• MATERIAL PROVIDED
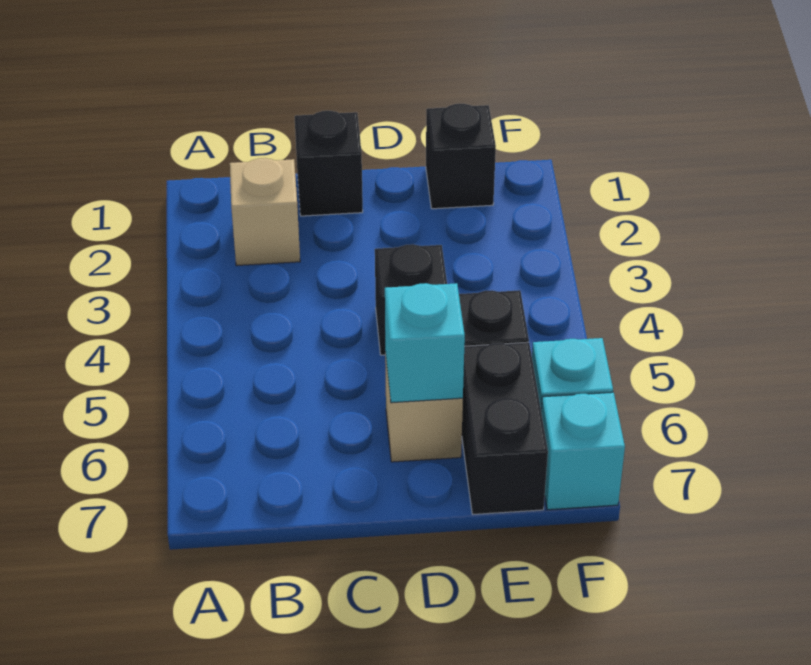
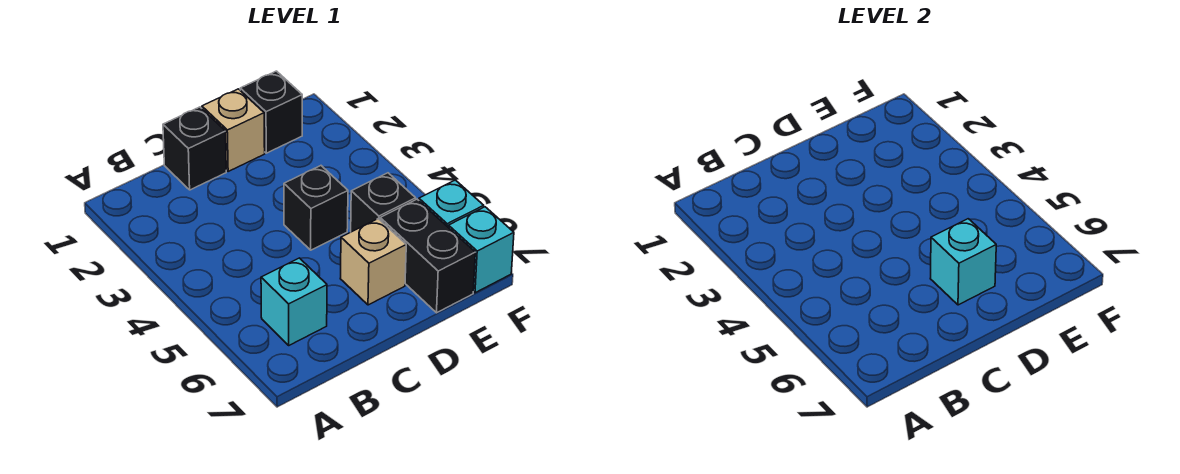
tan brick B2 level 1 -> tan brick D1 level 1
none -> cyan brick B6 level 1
==
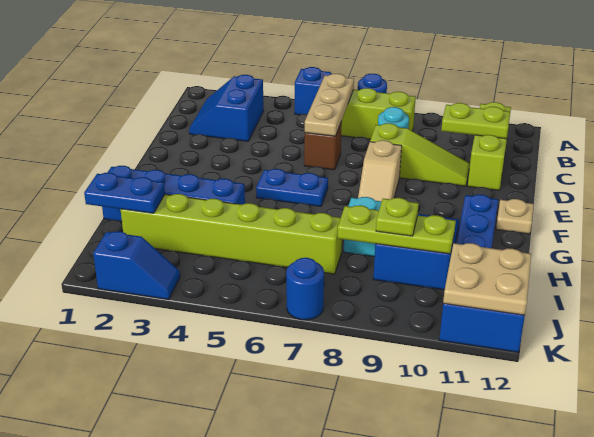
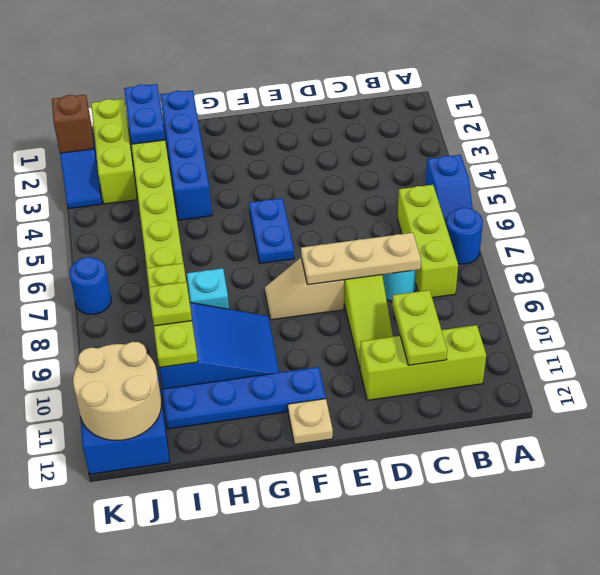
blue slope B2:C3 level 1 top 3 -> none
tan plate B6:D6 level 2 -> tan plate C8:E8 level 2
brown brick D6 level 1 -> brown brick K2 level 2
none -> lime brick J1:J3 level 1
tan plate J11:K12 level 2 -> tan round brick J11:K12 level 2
---
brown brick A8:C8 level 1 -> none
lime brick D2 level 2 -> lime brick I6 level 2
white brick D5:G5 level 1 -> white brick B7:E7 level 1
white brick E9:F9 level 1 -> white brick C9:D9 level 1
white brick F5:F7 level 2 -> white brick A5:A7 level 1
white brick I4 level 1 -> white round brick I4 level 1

• DIRECTIONS FOR THIS TASK
Please give back exactly the lines of the listing above that run from the one containing "tan brick B2 level 1 -> tan brick D1 level 1" through the one containing "none -> cyan brick B6 level 1", and only those.

• EXERCISE SOLUTION
tan brick B2 level 1 -> tan brick D1 level 1
none -> cyan brick B6 level 1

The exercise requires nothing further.